WORK TO COMPLETE>
From the data below, copy exactly the lines that lie between the one holding "M1: motor 24V" and the one holding "F203: none -> 100mA (NET6, NET15)", including both, and nothing more.

* * *

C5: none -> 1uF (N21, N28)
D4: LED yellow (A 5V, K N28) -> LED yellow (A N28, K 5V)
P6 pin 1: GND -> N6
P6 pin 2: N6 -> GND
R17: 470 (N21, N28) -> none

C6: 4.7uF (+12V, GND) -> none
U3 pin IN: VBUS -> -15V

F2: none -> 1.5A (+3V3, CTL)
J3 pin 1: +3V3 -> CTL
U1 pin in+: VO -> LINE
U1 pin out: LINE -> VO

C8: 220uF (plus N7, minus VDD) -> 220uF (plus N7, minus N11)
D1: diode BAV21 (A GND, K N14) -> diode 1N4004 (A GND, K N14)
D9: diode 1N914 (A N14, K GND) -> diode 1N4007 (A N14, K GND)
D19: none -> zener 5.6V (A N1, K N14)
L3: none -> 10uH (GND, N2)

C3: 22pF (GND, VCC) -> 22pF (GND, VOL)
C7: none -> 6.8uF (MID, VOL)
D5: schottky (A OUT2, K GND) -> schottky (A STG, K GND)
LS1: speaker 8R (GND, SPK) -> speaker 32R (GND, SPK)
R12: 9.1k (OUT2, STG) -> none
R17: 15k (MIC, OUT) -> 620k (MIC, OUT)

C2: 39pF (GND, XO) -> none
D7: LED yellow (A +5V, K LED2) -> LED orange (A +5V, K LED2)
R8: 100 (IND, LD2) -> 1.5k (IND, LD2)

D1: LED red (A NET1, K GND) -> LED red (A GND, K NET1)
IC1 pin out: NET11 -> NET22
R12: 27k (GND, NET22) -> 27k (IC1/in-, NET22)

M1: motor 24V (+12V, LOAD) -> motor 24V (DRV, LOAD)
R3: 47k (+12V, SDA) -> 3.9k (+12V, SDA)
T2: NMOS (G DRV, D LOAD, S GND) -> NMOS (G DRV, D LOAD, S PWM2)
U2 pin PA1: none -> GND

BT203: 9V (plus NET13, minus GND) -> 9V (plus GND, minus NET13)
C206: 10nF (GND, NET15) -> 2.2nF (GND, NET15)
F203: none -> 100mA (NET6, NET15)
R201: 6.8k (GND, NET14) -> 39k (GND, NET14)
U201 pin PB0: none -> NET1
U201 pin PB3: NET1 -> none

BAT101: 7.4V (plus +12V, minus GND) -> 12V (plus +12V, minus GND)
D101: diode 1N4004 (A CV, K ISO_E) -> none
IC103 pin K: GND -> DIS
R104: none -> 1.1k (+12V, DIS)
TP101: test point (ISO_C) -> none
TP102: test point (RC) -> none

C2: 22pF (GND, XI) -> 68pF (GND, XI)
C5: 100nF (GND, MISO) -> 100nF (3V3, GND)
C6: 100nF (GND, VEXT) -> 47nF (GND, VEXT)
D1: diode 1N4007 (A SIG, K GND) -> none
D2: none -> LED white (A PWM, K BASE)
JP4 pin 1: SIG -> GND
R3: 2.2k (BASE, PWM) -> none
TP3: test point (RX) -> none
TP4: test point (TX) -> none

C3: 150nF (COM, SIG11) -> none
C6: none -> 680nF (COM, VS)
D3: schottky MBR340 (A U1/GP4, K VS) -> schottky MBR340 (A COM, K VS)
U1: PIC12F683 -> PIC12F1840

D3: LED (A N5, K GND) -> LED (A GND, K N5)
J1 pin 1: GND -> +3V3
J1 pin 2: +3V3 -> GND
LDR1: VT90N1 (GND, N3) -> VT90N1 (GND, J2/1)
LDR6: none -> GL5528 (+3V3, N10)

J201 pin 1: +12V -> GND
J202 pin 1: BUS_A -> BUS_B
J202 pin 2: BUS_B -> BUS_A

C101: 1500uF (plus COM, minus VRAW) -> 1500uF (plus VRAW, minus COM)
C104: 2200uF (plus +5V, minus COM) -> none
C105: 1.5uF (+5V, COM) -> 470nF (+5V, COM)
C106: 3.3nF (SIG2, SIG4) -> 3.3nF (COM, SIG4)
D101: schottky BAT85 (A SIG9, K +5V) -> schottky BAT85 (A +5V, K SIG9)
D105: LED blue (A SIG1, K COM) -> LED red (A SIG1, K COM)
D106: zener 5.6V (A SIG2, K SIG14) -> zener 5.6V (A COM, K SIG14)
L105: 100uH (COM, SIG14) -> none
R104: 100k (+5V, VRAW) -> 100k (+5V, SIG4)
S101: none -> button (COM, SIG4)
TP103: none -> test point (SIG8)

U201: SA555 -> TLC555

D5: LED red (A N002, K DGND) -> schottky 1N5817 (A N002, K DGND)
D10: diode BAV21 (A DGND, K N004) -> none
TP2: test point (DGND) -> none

* * *

EXPECTED ANSWER>
M1: motor 24V (+12V, LOAD) -> motor 24V (DRV, LOAD)
R3: 47k (+12V, SDA) -> 3.9k (+12V, SDA)
T2: NMOS (G DRV, D LOAD, S GND) -> NMOS (G DRV, D LOAD, S PWM2)
U2 pin PA1: none -> GND

BT203: 9V (plus NET13, minus GND) -> 9V (plus GND, minus NET13)
C206: 10nF (GND, NET15) -> 2.2nF (GND, NET15)
F203: none -> 100mA (NET6, NET15)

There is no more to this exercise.